──────── Source material ────────

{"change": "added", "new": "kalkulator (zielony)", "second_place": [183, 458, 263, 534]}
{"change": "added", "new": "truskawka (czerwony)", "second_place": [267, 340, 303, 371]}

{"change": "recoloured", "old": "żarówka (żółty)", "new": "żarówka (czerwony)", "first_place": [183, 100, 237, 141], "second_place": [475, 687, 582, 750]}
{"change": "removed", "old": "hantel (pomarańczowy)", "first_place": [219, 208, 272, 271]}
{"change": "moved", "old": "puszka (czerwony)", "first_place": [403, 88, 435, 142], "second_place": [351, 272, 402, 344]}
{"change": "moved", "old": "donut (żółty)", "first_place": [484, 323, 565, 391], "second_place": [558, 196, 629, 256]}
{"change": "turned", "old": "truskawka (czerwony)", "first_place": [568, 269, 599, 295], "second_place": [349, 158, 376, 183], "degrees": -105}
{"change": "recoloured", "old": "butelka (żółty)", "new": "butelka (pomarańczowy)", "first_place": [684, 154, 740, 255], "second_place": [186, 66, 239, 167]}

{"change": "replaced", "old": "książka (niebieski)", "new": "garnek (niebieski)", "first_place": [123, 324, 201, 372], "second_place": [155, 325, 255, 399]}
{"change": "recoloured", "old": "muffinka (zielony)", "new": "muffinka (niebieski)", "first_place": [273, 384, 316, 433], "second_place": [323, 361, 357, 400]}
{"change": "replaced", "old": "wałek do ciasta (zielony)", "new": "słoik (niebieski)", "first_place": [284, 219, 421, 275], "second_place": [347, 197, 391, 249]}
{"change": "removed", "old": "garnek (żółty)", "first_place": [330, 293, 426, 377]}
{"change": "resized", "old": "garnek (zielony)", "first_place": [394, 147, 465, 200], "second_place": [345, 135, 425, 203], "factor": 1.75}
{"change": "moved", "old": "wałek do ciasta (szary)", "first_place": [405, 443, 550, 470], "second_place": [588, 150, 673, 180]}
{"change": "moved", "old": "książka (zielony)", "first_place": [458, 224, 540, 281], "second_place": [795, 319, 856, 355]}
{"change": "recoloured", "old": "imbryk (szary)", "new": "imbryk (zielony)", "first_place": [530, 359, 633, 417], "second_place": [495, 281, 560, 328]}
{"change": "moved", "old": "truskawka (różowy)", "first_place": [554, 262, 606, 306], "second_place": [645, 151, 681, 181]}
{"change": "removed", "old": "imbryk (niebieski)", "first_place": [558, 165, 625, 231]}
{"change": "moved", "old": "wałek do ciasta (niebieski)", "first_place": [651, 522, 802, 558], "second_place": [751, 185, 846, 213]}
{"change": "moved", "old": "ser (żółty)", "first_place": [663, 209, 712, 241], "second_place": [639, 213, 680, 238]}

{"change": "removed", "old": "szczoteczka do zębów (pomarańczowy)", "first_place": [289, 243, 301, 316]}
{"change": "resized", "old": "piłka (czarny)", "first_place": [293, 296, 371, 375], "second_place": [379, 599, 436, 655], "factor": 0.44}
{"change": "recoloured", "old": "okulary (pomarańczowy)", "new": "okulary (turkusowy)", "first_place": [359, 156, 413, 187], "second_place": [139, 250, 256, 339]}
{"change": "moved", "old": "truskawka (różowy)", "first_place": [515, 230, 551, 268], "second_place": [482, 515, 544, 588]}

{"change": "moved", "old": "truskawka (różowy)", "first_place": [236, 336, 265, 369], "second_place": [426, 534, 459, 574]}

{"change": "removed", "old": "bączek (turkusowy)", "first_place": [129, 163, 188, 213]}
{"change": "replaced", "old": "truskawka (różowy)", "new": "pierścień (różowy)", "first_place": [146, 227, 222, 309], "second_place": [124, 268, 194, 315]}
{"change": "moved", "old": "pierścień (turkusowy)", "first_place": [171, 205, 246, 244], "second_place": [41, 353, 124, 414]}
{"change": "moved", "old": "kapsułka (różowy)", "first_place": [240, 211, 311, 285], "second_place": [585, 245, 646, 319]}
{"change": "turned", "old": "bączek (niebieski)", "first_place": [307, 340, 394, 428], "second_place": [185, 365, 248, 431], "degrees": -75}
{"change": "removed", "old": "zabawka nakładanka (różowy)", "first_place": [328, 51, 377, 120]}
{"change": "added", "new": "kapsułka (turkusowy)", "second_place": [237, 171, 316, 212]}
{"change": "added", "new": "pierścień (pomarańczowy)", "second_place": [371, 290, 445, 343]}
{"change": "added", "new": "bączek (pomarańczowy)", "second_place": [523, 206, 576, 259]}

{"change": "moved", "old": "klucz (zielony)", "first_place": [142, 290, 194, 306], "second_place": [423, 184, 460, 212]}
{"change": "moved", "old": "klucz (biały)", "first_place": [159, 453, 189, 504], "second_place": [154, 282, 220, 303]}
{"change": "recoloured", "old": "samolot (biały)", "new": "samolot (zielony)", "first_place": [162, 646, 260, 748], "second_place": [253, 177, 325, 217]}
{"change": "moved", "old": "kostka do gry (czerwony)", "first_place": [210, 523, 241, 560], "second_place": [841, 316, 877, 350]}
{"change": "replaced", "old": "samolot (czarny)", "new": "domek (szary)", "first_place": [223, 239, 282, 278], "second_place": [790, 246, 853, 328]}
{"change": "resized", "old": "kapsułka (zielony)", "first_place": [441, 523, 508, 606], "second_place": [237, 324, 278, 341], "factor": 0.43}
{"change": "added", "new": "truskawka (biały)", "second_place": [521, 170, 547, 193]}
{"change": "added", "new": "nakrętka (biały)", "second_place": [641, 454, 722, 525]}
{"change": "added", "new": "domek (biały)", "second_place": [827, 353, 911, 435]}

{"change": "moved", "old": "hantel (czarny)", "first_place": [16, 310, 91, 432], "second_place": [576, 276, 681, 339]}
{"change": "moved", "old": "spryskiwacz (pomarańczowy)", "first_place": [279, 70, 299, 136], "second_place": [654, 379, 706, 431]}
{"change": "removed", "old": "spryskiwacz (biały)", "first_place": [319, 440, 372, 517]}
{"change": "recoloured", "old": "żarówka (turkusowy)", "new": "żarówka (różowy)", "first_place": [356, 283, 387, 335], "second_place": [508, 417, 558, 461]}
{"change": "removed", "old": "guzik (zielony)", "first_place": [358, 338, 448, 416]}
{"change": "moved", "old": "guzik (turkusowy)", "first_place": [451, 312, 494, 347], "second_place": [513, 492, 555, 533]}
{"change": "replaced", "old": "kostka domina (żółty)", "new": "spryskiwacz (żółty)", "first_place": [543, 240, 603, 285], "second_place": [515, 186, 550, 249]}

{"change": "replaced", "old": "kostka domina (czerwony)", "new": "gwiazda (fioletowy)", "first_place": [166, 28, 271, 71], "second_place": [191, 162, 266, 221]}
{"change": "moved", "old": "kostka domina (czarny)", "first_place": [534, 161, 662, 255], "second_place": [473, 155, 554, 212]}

────────

Exercise brief => In the records above, find each line that holds the word "guzik"; copy all such lines.

Result of the task =>
{"change": "removed", "old": "guzik (zielony)", "first_place": [358, 338, 448, 416]}
{"change": "moved", "old": "guzik (turkusowy)", "first_place": [451, 312, 494, 347], "second_place": [513, 492, 555, 533]}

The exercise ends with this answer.